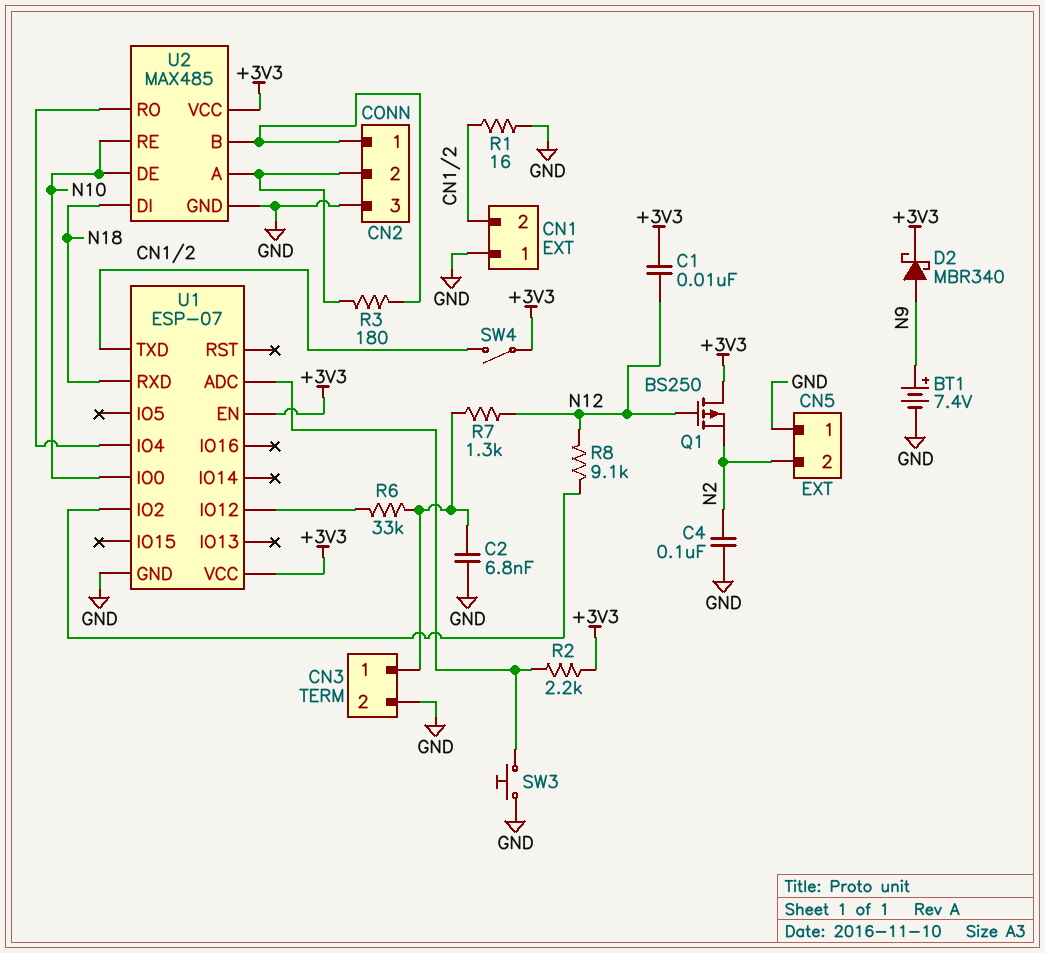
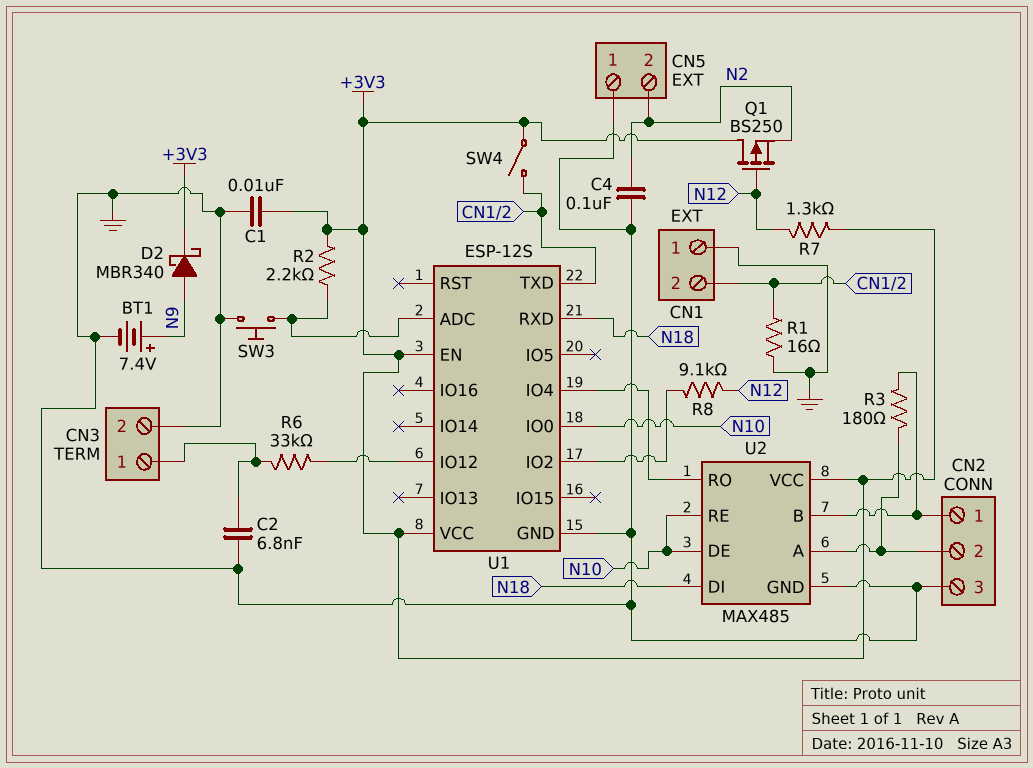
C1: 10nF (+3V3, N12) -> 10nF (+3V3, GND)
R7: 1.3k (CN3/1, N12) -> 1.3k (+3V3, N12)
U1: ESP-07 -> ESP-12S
--
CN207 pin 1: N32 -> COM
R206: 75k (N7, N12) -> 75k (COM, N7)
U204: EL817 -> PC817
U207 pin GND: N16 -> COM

▶ _REQUIREMENT_:
Taking the listing above as the source, transcribe only the lines starting at the line with "R206: 75k (N7, N12) -> 75k (COM, N7)" and going through the line with "U207 pin GND: N16 -> COM", unaltered and with both ends included.

▶ _SOLUTION FOR THIS TASK_:
R206: 75k (N7, N12) -> 75k (COM, N7)
U204: EL817 -> PC817
U207 pin GND: N16 -> COM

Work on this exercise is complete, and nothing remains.